------ Supplied material
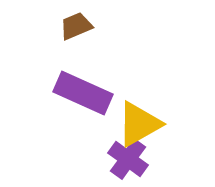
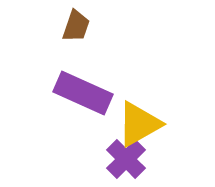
brown trapezoid: rotated 132 degrees clockwise
purple cross: moved 2 px left; rotated 9 degrees clockwise
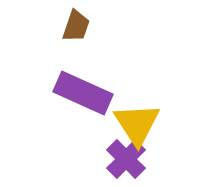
yellow triangle: moved 2 px left; rotated 33 degrees counterclockwise
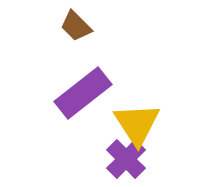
brown trapezoid: rotated 116 degrees clockwise
purple rectangle: rotated 62 degrees counterclockwise
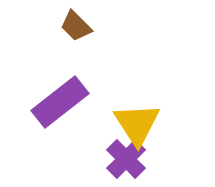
purple rectangle: moved 23 px left, 9 px down
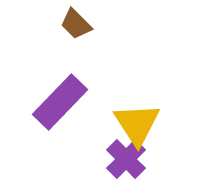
brown trapezoid: moved 2 px up
purple rectangle: rotated 8 degrees counterclockwise
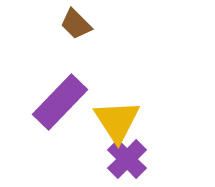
yellow triangle: moved 20 px left, 3 px up
purple cross: moved 1 px right
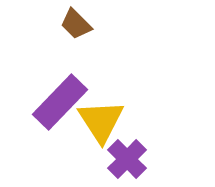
yellow triangle: moved 16 px left
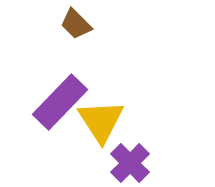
purple cross: moved 3 px right, 4 px down
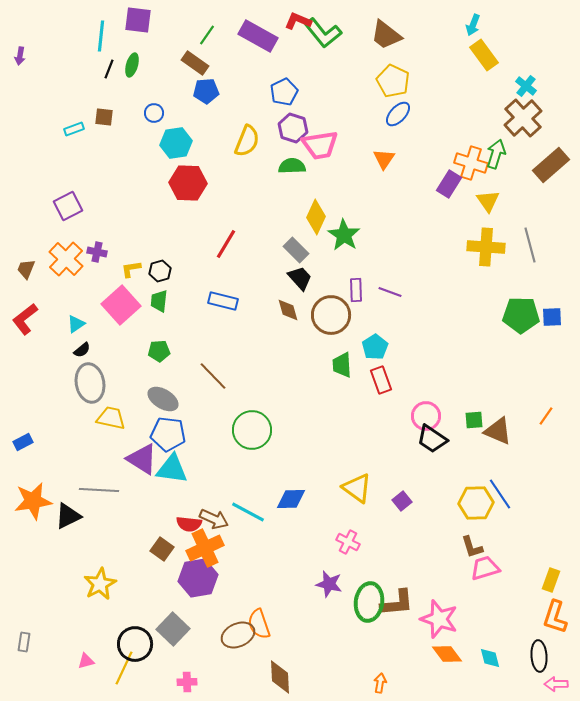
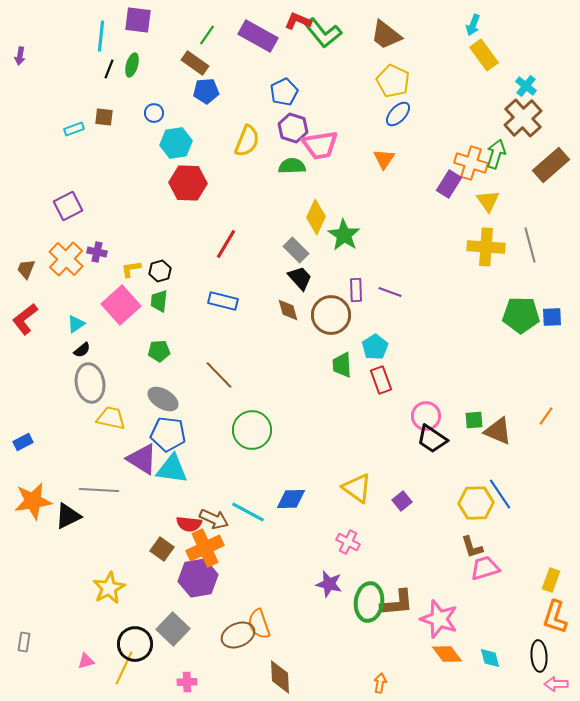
brown line at (213, 376): moved 6 px right, 1 px up
yellow star at (100, 584): moved 9 px right, 4 px down
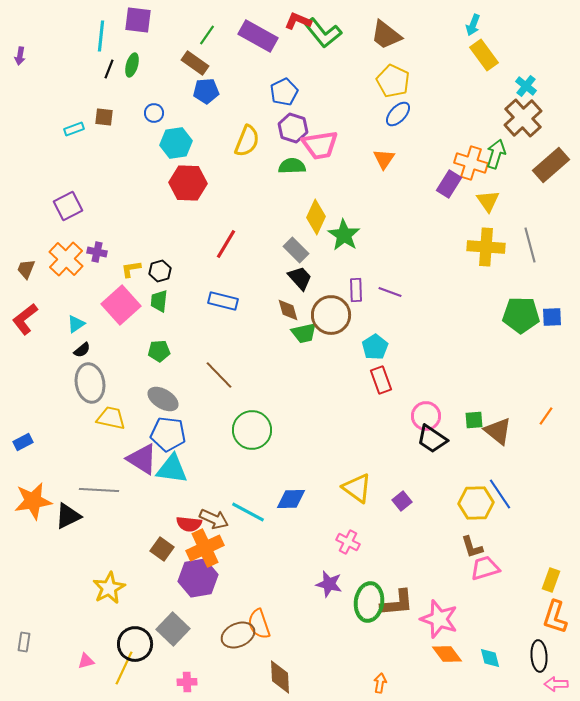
green trapezoid at (342, 365): moved 38 px left, 32 px up; rotated 100 degrees counterclockwise
brown triangle at (498, 431): rotated 16 degrees clockwise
------------
# [Written request]
Reproduce the data word for word, from its first line through the line that contains "yellow triangle: moved 2 px", including that line. Leave the pictures out of your answer.

# [Expected answer]
brown trapezoid: rotated 132 degrees clockwise
purple cross: moved 2 px left; rotated 9 degrees clockwise
yellow triangle: moved 2 px left; rotated 33 degrees counterclockwise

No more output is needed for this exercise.